▶ _WORK REQUEST_: Extract each line of the records below that contains the word "left".

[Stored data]
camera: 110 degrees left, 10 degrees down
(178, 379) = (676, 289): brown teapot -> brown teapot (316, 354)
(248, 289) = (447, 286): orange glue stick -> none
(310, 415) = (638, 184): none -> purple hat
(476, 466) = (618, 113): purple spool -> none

---

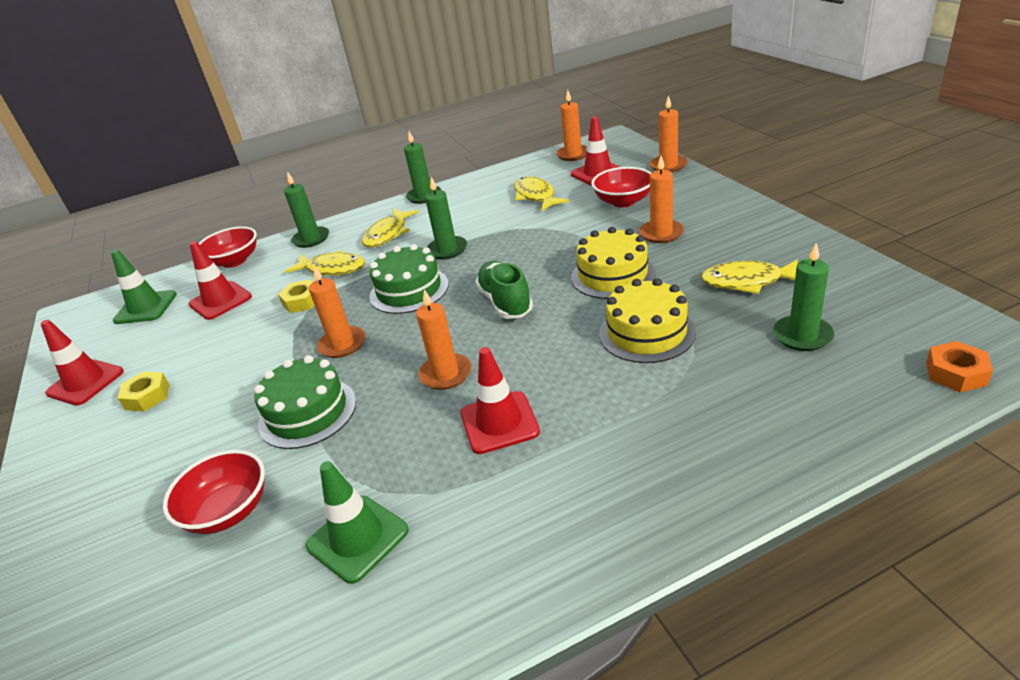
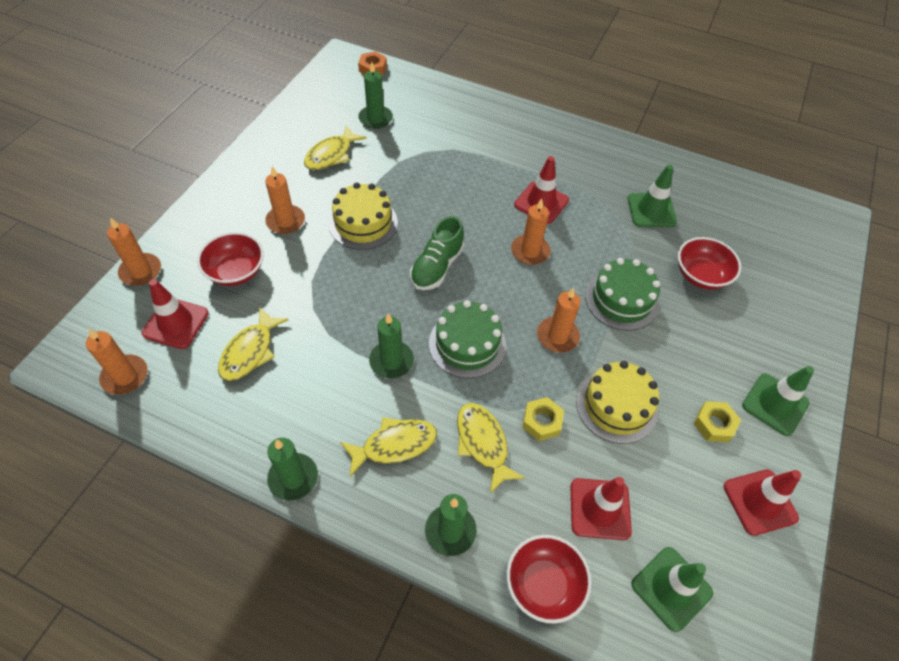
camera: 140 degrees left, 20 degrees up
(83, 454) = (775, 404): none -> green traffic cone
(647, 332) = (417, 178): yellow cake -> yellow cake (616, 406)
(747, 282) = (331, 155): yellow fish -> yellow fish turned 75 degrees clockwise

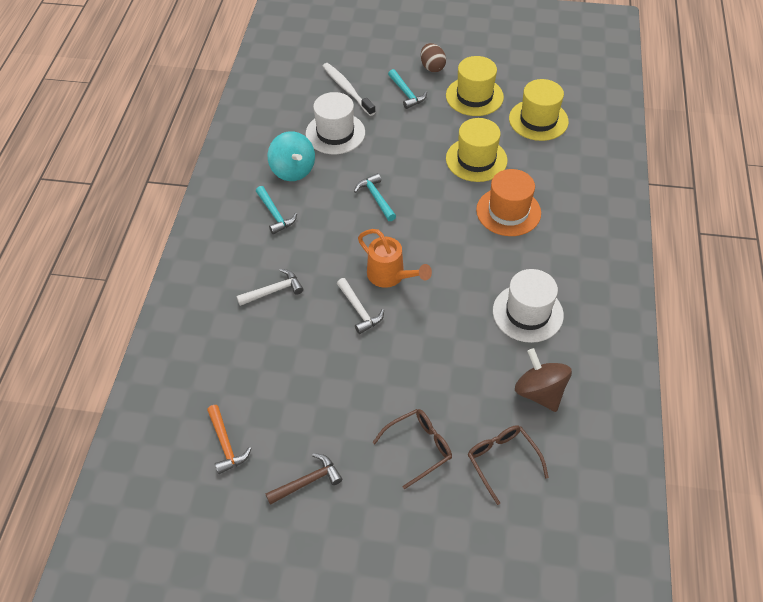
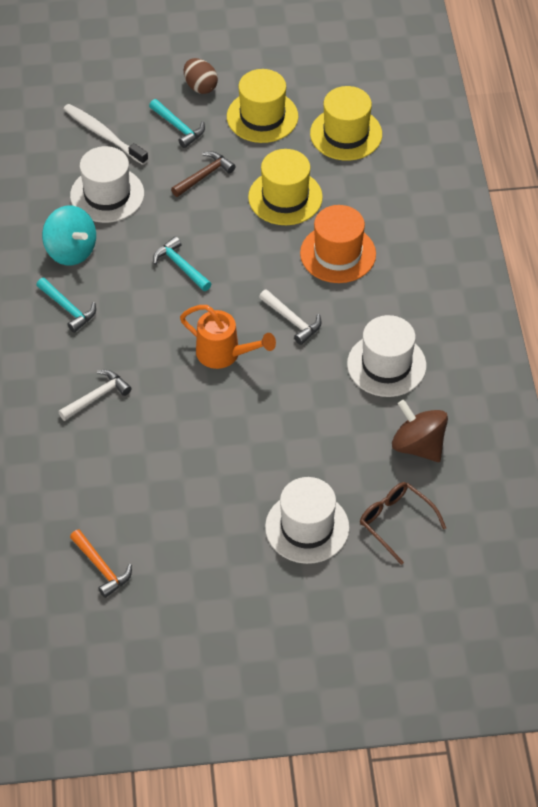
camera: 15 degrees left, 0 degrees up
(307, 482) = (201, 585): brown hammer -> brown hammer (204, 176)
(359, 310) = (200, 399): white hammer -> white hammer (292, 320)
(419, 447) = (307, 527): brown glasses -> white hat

▶ _EXPECTED ANSWER_:
camera: 110 degrees left, 10 degrees down
camera: 140 degrees left, 20 degrees up
camera: 15 degrees left, 0 degrees up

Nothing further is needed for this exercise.